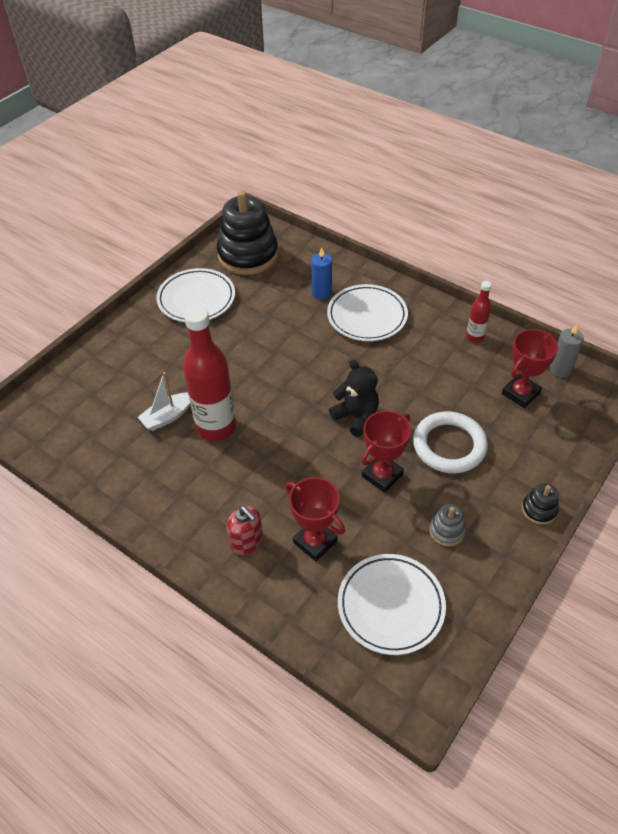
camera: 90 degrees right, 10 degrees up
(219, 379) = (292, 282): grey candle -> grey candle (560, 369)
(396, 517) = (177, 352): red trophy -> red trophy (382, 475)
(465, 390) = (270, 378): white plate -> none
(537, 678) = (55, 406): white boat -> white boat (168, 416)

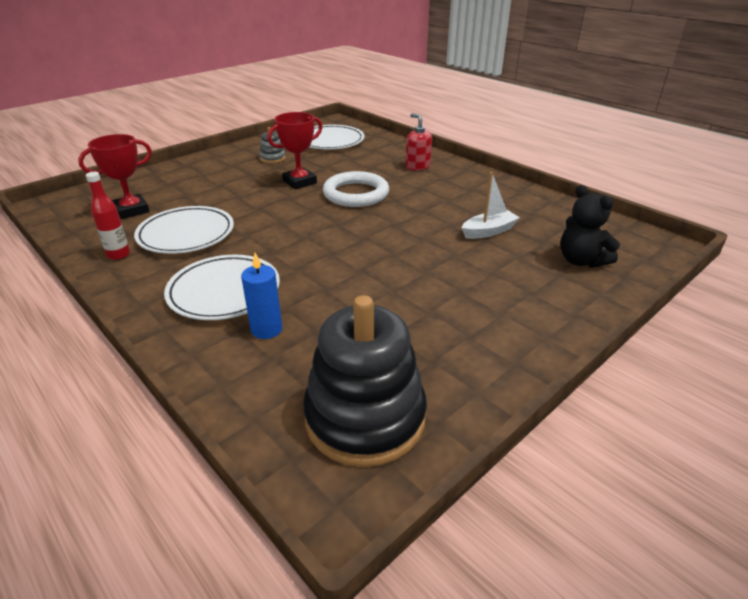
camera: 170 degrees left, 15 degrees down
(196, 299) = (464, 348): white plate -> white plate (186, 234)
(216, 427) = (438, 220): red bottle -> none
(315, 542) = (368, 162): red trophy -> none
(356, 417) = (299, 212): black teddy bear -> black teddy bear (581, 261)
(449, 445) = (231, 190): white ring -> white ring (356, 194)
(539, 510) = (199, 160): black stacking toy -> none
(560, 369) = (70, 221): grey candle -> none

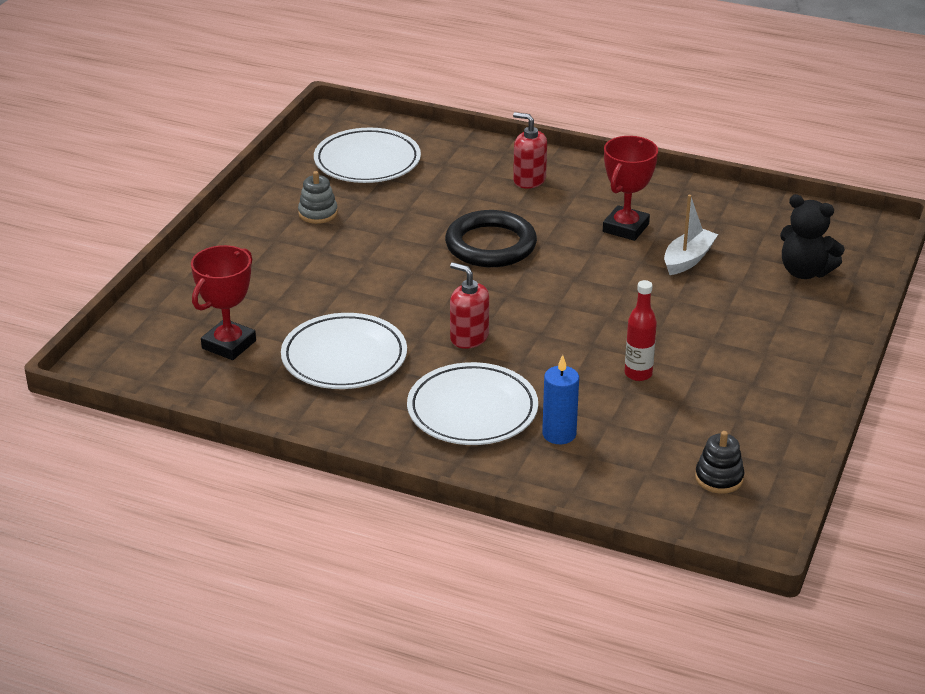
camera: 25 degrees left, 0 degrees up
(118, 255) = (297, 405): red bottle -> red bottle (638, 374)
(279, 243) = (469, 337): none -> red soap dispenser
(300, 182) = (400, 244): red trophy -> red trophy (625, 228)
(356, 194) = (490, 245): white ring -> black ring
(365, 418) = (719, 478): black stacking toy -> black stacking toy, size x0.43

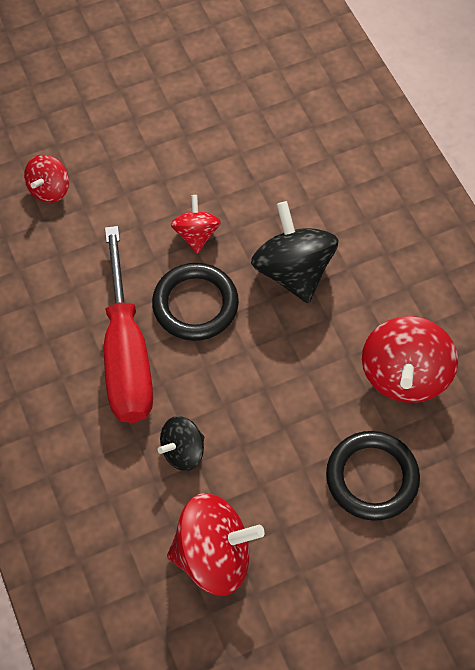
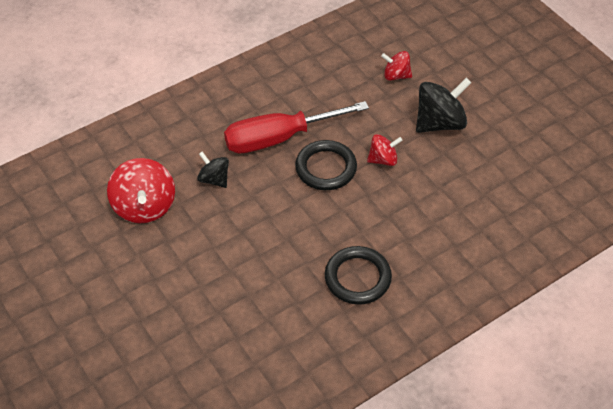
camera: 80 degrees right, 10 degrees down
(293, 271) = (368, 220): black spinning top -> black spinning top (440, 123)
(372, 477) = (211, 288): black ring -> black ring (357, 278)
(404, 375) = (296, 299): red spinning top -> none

▸ **Directions for this task**
Excluding any pictures, print exactly the lines of the listing above from the line with "(449, 445) = (231, 190): white" to the line with "(372, 477) = (211, 288): black", both ends included.

▸ **Exercise result**
(449, 445) = (231, 190): white ring -> white ring (356, 194)
(539, 510) = (199, 160): black stacking toy -> none
(560, 369) = (70, 221): grey candle -> none

camera: 25 degrees left, 0 degrees up
(118, 255) = (297, 405): red bottle -> red bottle (638, 374)
(279, 243) = (469, 337): none -> red soap dispenser
(300, 182) = (400, 244): red trophy -> red trophy (625, 228)
(356, 194) = (490, 245): white ring -> black ring
(365, 418) = (719, 478): black stacking toy -> black stacking toy, size x0.43

camera: 80 degrees right, 10 degrees down
(293, 271) = (368, 220): black spinning top -> black spinning top (440, 123)
(372, 477) = (211, 288): black ring -> black ring (357, 278)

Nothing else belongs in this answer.